- _Directive_: Reproduce verbatim the entries below, beginning with the line that contains "yellow triangle: moved 4 px left" and continuing through the line that contains "red rectangle: moved 3 px left, 9 px up", both lines included. Leave the pictures out of your answer.

- _Supplied entries_:
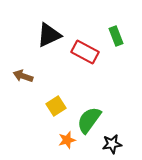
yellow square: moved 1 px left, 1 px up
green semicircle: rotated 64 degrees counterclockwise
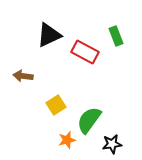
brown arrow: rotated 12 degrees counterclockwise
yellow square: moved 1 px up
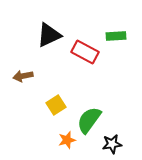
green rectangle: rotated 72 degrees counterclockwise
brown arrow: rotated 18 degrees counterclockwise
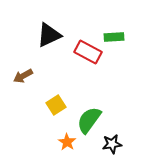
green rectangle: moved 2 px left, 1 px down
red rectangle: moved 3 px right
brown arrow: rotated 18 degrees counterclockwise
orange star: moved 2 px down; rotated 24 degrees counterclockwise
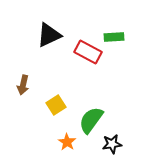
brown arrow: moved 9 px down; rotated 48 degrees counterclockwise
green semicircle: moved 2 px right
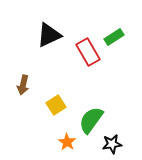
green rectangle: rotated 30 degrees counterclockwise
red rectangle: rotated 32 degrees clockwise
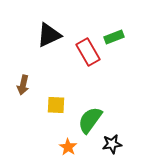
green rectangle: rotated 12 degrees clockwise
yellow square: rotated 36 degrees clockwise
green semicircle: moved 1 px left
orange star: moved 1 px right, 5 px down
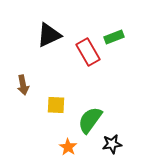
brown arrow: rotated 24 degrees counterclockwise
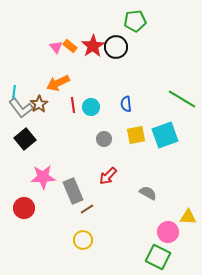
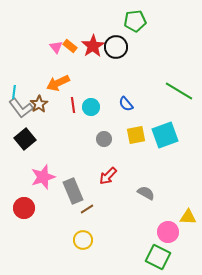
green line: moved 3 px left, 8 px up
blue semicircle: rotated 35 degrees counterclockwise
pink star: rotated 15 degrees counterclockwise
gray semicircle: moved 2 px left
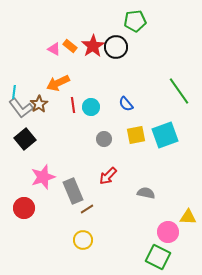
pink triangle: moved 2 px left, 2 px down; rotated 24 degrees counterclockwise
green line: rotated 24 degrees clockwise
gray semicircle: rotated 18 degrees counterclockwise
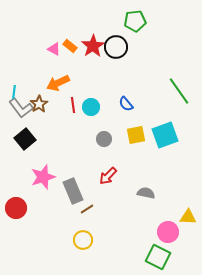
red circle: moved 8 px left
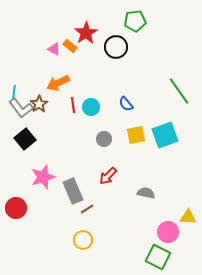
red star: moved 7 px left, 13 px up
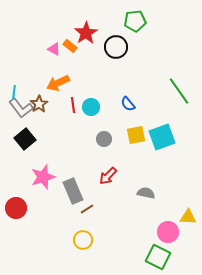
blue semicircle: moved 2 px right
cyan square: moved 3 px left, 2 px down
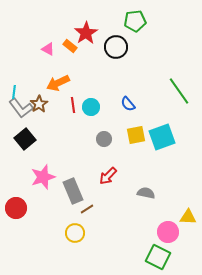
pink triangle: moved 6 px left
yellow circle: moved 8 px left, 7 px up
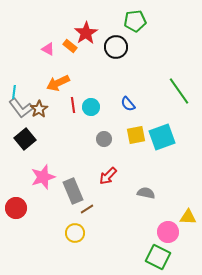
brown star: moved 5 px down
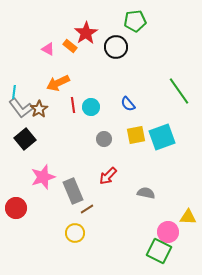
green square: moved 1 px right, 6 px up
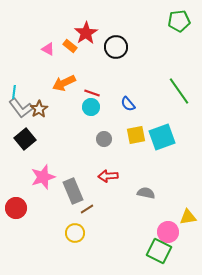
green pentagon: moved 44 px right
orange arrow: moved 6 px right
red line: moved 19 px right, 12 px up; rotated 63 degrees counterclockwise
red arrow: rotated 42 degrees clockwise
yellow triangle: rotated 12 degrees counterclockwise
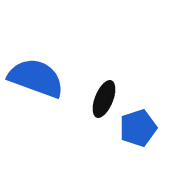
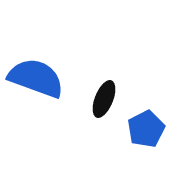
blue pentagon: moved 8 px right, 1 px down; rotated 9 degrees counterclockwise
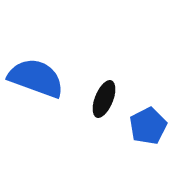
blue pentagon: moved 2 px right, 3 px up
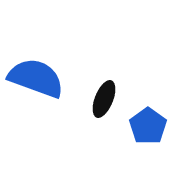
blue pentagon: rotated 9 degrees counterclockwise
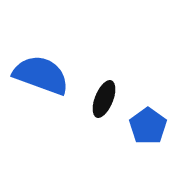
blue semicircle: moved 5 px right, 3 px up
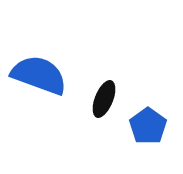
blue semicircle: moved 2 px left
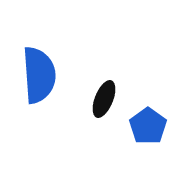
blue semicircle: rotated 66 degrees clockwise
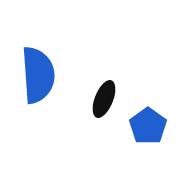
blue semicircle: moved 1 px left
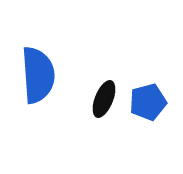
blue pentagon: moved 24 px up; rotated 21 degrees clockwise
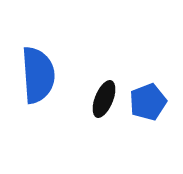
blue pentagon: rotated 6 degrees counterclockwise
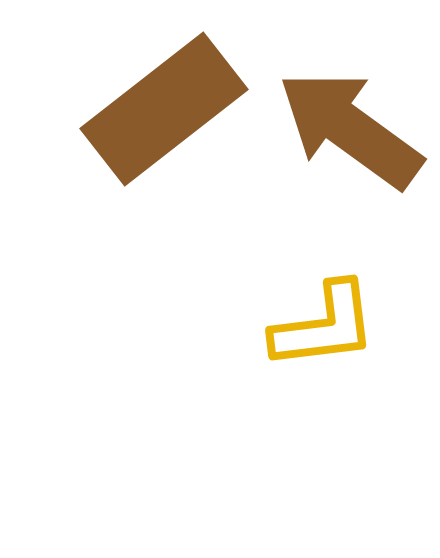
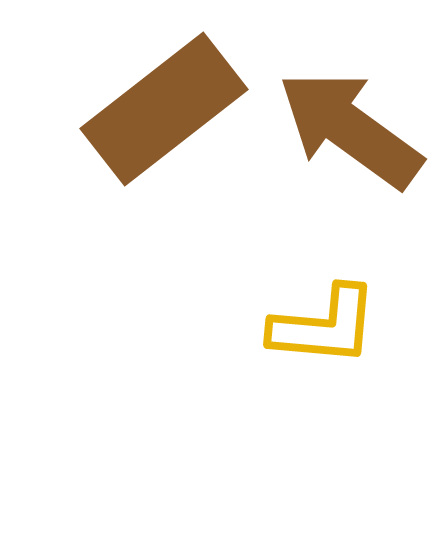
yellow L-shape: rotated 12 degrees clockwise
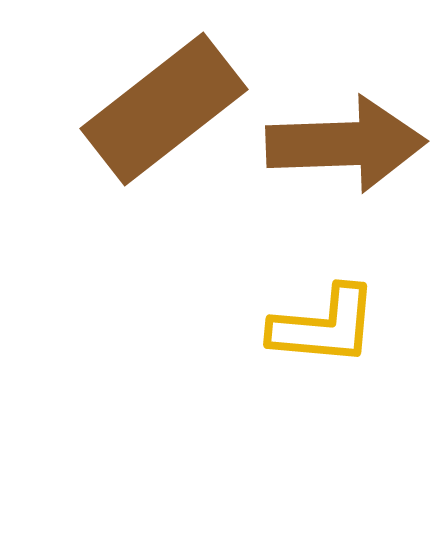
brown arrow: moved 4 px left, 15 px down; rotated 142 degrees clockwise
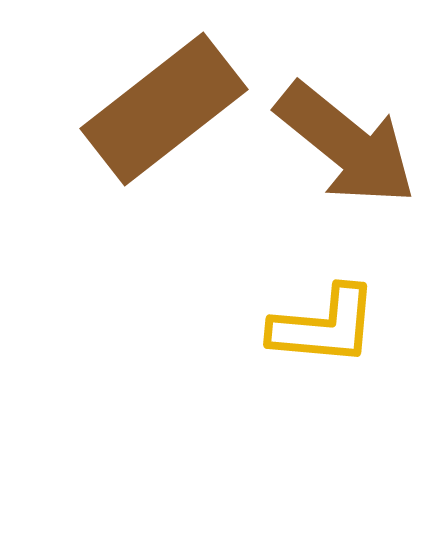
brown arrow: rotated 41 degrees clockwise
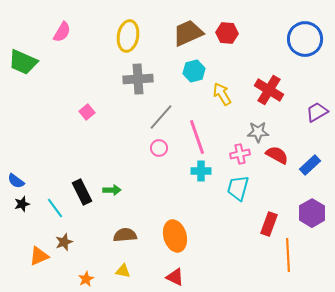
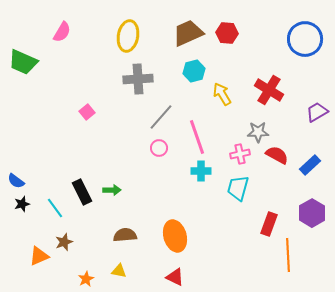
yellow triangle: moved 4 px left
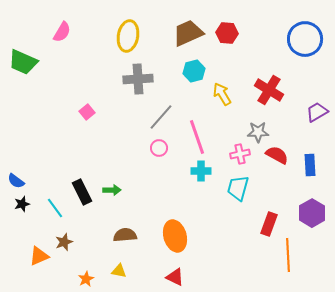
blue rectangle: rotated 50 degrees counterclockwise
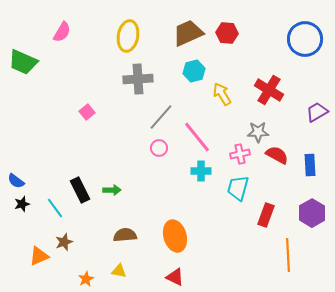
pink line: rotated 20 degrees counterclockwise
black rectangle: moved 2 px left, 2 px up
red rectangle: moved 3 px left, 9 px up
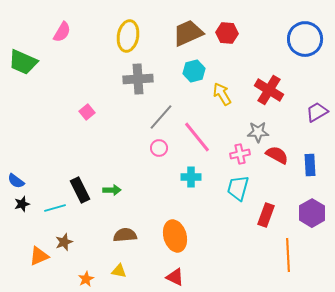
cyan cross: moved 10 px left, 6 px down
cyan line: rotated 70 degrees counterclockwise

--

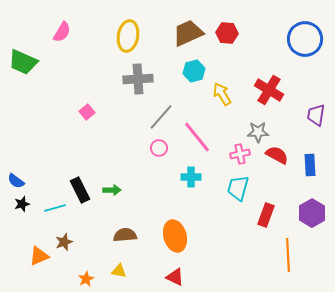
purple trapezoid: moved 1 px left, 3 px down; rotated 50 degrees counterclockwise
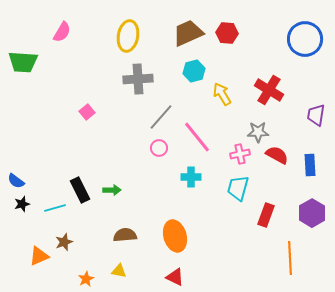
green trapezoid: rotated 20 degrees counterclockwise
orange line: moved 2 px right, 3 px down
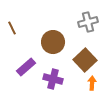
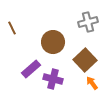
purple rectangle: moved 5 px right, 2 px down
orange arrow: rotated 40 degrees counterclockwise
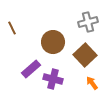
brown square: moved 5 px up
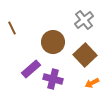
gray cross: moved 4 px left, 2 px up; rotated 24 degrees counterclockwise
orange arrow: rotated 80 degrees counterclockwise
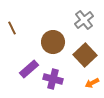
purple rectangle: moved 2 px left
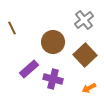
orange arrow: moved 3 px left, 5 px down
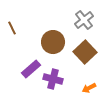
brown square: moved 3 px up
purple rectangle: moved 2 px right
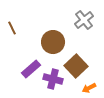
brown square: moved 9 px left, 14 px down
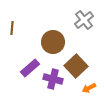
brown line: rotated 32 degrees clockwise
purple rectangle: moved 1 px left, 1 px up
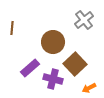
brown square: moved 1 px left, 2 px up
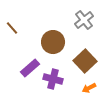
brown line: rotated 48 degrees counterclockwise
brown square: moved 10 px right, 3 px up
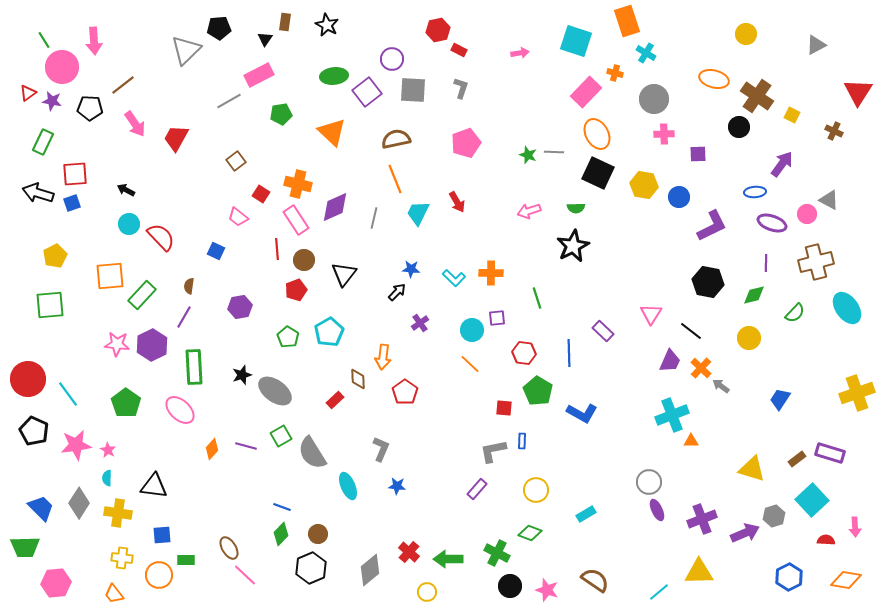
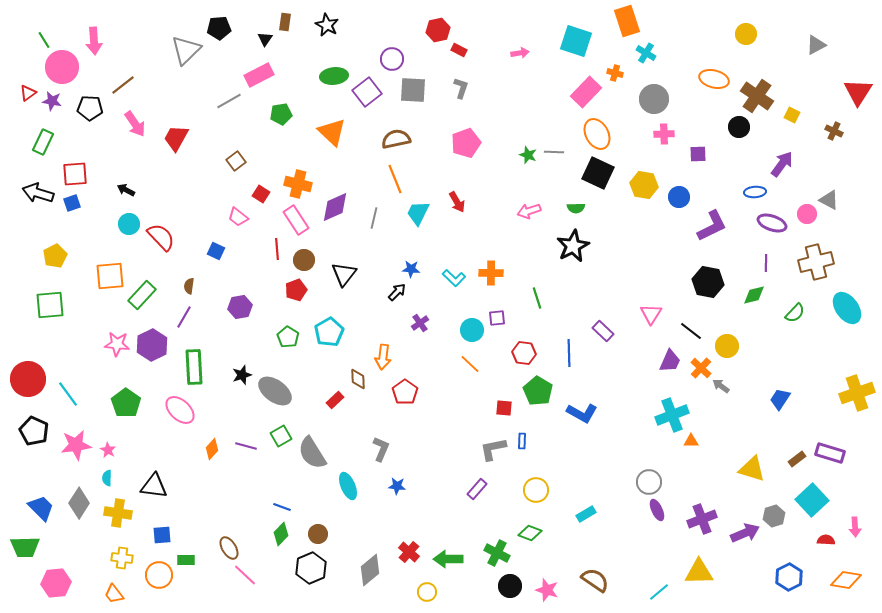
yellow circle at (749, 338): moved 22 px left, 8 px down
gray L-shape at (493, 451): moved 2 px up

- _Correct response_:
yellow triangle: moved 4 px left
blue rectangle: rotated 50 degrees counterclockwise
pink line: rotated 20 degrees counterclockwise
black rectangle: moved 2 px left, 2 px up
red rectangle: moved 3 px left, 9 px up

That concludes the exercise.